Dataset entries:
— START —

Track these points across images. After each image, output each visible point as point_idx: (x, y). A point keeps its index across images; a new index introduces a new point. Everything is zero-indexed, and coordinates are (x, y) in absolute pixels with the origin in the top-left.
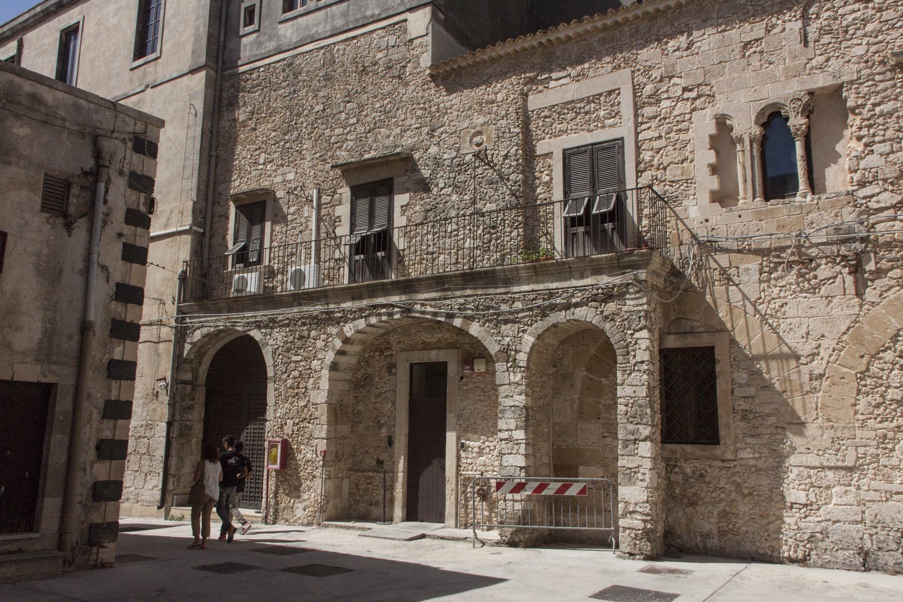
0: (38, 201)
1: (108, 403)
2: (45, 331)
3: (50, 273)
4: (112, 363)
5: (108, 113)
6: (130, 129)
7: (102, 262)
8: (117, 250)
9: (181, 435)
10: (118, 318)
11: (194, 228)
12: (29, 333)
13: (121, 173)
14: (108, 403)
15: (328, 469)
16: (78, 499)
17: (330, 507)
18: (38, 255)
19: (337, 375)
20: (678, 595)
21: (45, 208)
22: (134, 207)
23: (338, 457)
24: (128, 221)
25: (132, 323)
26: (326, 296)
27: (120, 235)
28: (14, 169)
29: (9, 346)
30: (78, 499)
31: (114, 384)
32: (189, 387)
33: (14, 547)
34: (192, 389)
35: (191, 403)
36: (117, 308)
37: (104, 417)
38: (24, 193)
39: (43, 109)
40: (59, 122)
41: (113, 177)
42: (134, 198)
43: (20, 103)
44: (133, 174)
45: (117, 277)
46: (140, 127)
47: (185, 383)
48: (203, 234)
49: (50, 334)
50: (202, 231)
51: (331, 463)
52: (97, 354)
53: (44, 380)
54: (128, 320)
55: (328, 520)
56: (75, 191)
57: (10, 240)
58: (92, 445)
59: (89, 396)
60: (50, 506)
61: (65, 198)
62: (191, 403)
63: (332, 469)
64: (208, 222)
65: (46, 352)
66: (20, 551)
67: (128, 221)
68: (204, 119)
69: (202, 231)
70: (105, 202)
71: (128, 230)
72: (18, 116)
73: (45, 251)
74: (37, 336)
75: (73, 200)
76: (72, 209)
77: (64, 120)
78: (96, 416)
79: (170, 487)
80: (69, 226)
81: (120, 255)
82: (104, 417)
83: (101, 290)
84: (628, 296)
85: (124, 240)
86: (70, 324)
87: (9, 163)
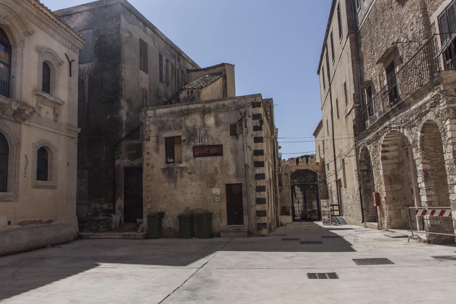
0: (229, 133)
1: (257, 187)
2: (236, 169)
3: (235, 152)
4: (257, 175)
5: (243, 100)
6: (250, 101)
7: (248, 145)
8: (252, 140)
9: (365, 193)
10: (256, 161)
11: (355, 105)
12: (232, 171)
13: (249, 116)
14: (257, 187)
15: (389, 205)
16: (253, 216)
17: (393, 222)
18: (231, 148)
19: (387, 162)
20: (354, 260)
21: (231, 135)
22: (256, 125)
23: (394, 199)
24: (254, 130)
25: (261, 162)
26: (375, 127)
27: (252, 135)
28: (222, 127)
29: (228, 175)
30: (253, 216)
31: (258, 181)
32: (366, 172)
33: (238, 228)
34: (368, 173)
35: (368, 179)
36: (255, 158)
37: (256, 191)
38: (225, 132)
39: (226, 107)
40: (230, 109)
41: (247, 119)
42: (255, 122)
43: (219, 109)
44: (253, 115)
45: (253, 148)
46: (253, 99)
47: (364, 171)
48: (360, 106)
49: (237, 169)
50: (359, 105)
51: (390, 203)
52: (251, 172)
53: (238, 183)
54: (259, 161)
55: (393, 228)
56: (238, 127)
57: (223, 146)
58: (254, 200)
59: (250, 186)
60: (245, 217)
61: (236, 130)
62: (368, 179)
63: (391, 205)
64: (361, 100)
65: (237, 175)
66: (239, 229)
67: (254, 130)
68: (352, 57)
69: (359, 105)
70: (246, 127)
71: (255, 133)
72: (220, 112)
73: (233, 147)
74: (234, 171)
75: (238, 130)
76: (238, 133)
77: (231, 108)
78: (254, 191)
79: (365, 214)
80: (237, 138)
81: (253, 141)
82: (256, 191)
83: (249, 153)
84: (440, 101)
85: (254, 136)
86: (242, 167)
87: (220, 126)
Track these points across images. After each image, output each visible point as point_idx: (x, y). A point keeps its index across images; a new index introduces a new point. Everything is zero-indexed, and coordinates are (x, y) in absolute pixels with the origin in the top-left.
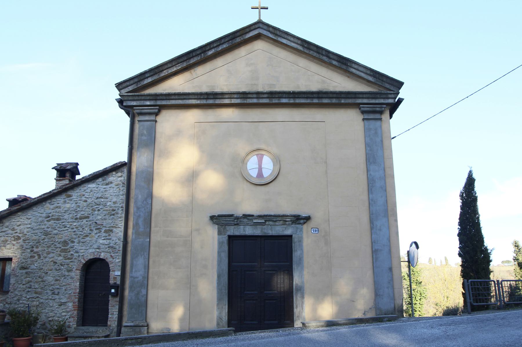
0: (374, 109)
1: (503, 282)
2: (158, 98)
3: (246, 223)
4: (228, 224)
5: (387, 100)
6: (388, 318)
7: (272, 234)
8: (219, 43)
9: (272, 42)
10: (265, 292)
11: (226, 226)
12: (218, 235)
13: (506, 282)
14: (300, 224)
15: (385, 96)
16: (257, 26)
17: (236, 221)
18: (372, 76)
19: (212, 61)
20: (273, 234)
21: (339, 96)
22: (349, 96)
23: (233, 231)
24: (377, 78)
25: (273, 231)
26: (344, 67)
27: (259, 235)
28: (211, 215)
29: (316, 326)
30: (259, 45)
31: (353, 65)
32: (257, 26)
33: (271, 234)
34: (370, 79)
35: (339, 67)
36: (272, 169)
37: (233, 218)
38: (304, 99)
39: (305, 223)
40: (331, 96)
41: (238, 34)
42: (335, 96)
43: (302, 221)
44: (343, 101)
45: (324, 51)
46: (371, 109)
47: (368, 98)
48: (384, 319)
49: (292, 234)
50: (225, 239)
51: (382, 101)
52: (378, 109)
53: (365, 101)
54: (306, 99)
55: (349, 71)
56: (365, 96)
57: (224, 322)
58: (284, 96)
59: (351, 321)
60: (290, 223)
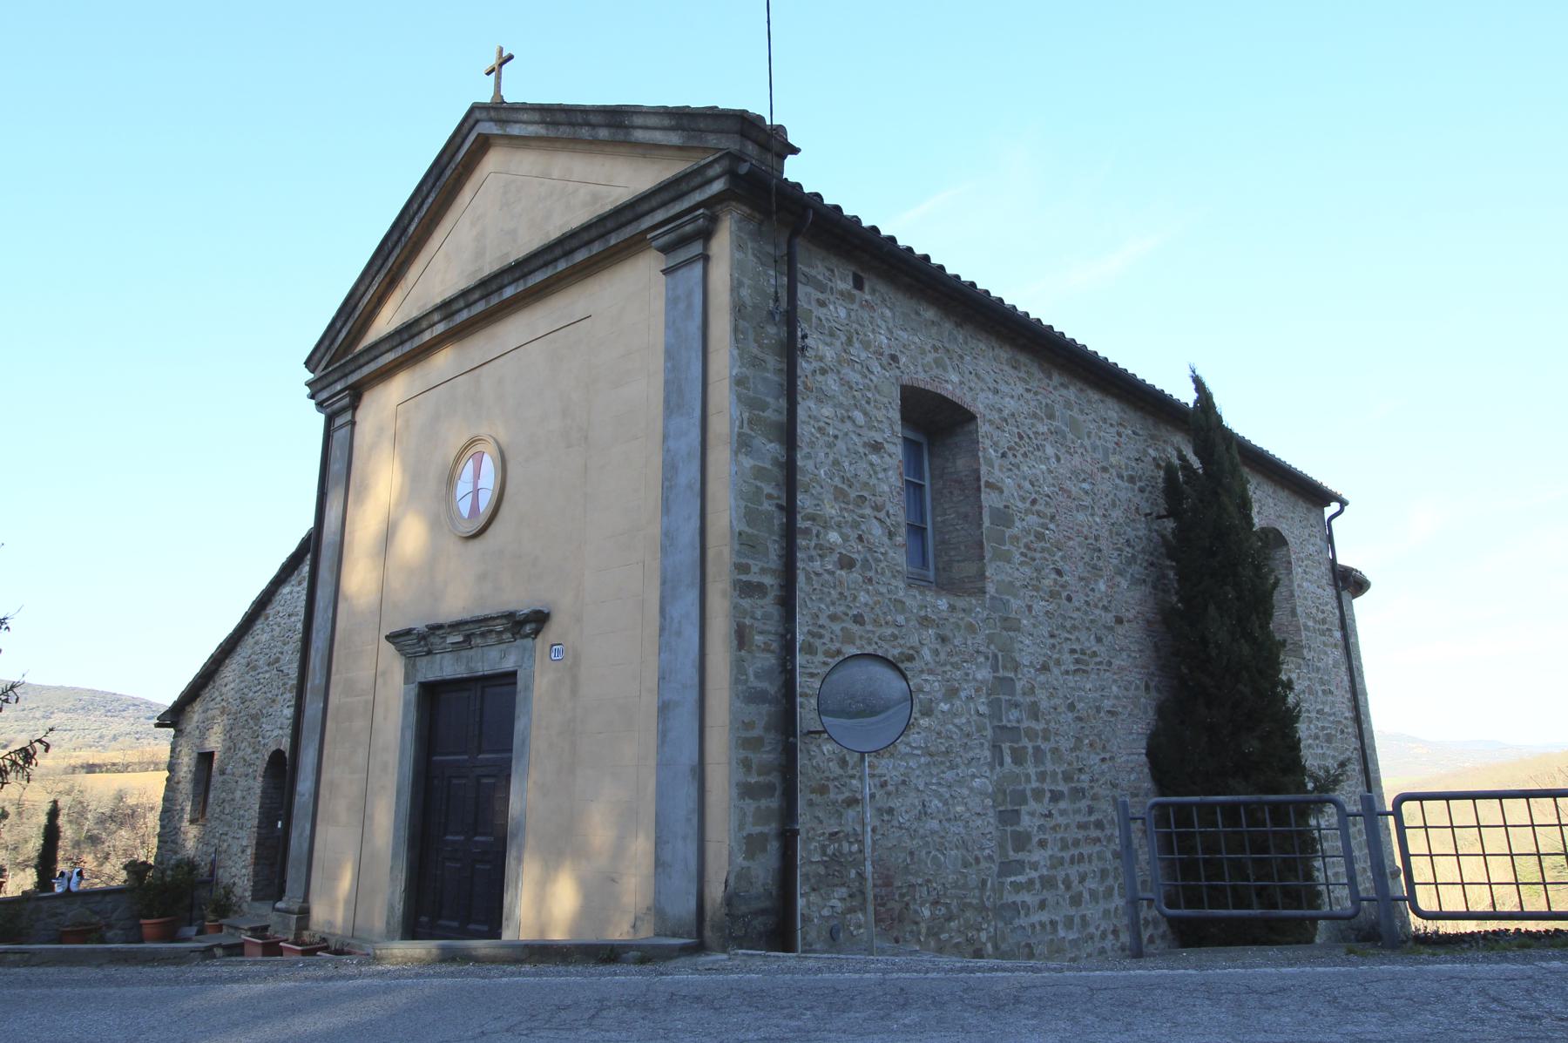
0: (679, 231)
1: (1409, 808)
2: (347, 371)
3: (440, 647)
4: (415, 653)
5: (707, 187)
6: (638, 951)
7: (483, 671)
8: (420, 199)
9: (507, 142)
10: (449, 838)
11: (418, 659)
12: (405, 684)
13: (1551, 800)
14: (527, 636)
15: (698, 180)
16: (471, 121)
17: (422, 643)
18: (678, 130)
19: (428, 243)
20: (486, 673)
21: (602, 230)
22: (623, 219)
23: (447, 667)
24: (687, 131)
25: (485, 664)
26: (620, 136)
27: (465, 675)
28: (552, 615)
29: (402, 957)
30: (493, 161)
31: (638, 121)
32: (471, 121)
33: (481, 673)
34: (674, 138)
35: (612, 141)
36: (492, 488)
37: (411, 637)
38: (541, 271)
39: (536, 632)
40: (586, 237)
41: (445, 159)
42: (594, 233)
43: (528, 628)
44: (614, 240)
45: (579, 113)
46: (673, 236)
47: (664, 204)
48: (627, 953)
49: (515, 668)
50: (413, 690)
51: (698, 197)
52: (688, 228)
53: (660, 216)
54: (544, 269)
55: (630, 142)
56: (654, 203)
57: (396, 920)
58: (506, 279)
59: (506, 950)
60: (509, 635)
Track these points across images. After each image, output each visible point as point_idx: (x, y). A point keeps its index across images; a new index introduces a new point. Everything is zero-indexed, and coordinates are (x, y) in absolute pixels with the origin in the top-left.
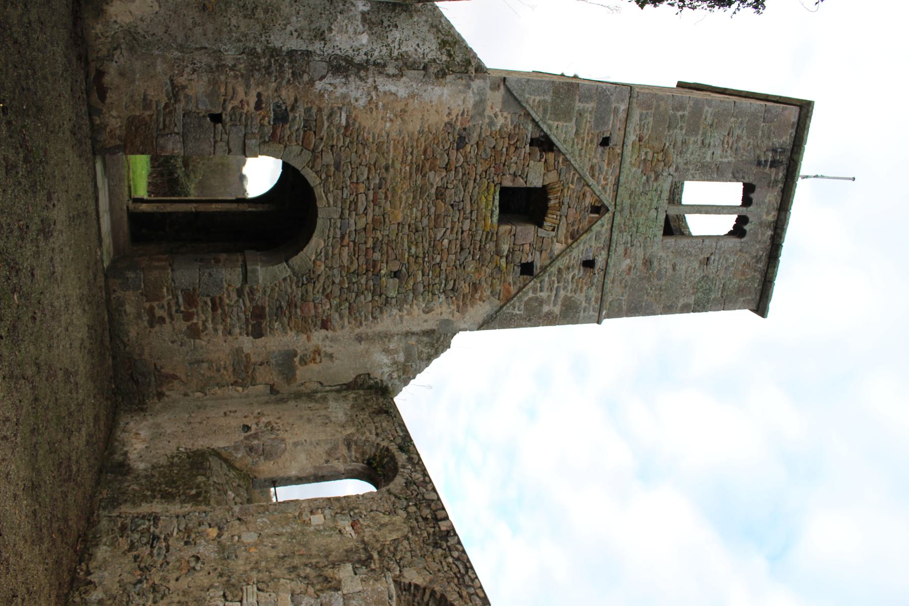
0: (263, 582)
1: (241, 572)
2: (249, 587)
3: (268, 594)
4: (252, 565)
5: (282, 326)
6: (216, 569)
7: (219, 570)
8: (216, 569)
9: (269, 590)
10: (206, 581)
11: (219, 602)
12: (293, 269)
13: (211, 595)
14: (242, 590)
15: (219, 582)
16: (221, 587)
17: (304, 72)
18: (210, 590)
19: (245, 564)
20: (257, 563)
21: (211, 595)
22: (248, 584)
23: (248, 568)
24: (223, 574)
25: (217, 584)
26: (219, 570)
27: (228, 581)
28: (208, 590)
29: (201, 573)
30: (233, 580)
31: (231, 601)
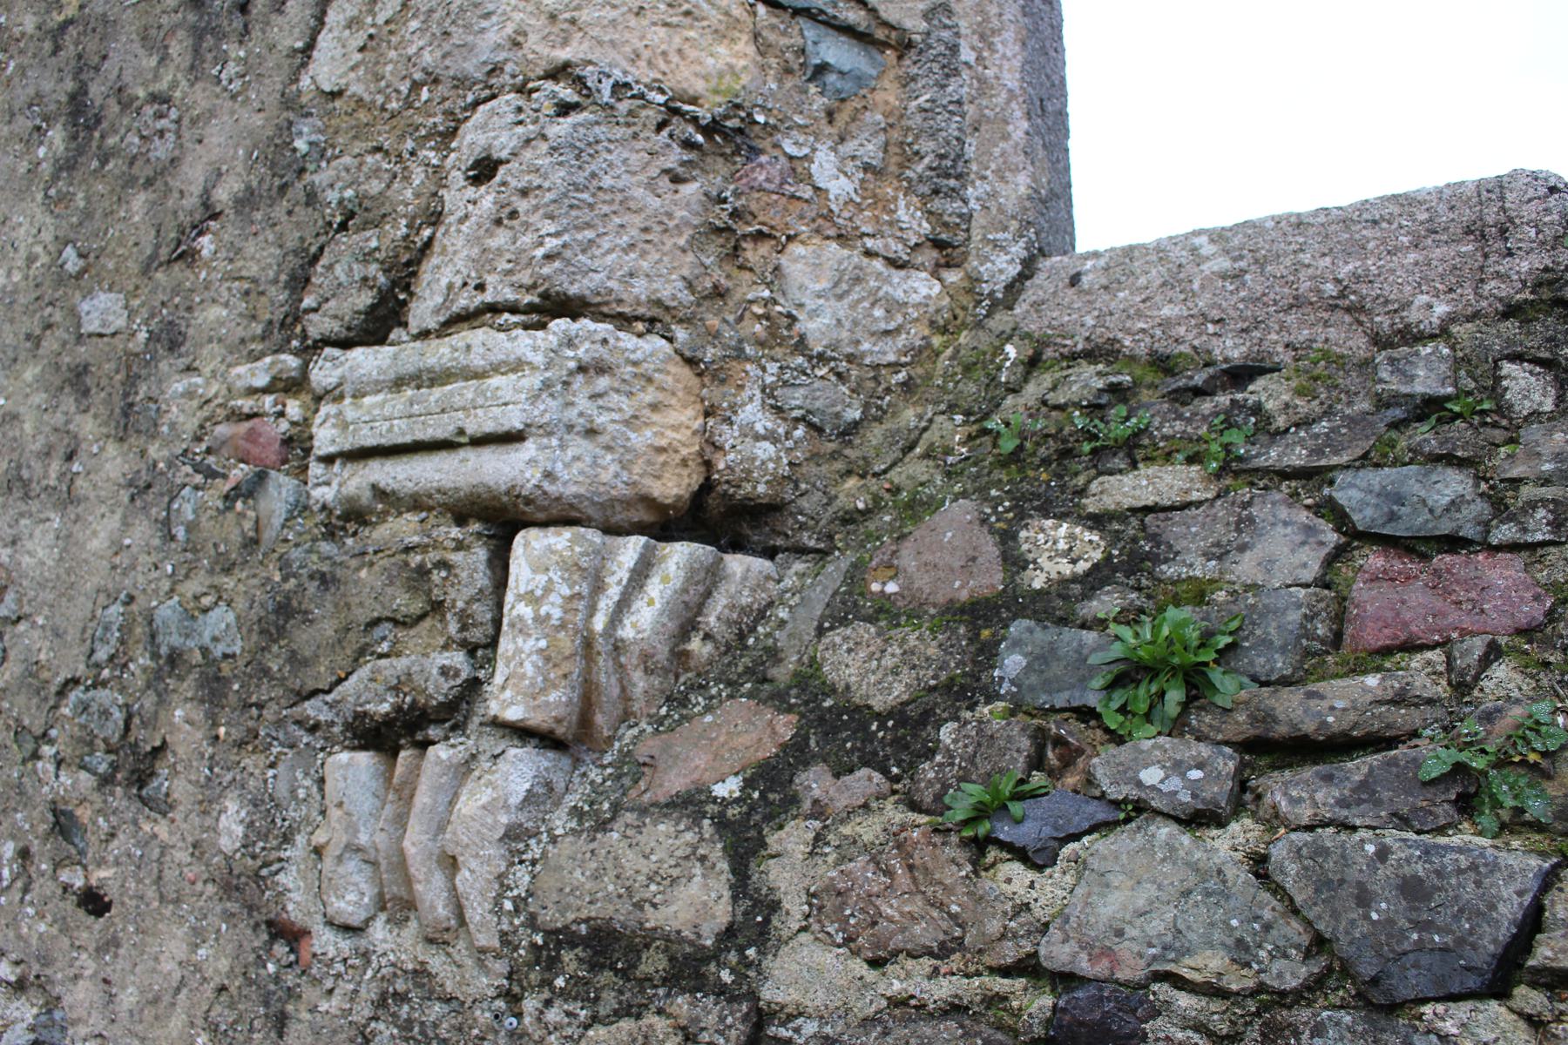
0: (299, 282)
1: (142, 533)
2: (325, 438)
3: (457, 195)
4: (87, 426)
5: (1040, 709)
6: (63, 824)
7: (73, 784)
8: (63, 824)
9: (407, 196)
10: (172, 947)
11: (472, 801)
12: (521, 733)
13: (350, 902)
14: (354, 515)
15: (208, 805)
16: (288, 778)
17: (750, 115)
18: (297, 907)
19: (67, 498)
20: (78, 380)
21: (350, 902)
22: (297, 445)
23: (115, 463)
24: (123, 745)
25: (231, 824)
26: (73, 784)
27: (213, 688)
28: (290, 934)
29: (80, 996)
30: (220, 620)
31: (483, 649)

— END —

Reproduce the records word for word, from their first line through the line holding "62: (191, 403)", with both ends included. Omit the pictures from your answer.

Track these points across images. After each image, output each visible point as point_idx: (x, y). A point keeps its index across images; a new index introduces a new point. Everything is zero-indexed, and coordinates are (x, y) in absolute pixels with the origin in the top-left.
0: (38, 201)
1: (108, 403)
2: (45, 331)
3: (50, 273)
4: (112, 363)
5: (108, 113)
6: (130, 129)
7: (102, 262)
8: (117, 250)
9: (181, 435)
10: (118, 318)
11: (194, 228)
12: (29, 333)
13: (121, 173)
14: (108, 403)
15: (328, 469)
16: (78, 499)
17: (330, 507)
18: (38, 255)
19: (337, 375)
20: (678, 595)
21: (45, 208)
22: (134, 207)
23: (338, 457)
24: (128, 221)
25: (132, 323)
26: (326, 296)
27: (120, 235)
28: (14, 169)
29: (9, 346)
30: (78, 499)
31: (114, 384)
32: (189, 387)
33: (14, 547)
34: (192, 389)
35: (191, 403)
36: (117, 308)
37: (104, 417)
38: (24, 193)
39: (43, 109)
40: (59, 122)
41: (113, 177)
42: (134, 198)
43: (20, 103)
44: (133, 174)
45: (117, 277)
46: (140, 127)
47: (185, 383)
48: (203, 234)
49: (50, 334)
50: (202, 231)
51: (331, 463)
52: (97, 354)
53: (44, 380)
54: (128, 320)
55: (328, 520)
56: (75, 191)
57: (10, 240)
58: (92, 445)
59: (89, 396)
60: (50, 506)
61: (65, 198)
62: (191, 403)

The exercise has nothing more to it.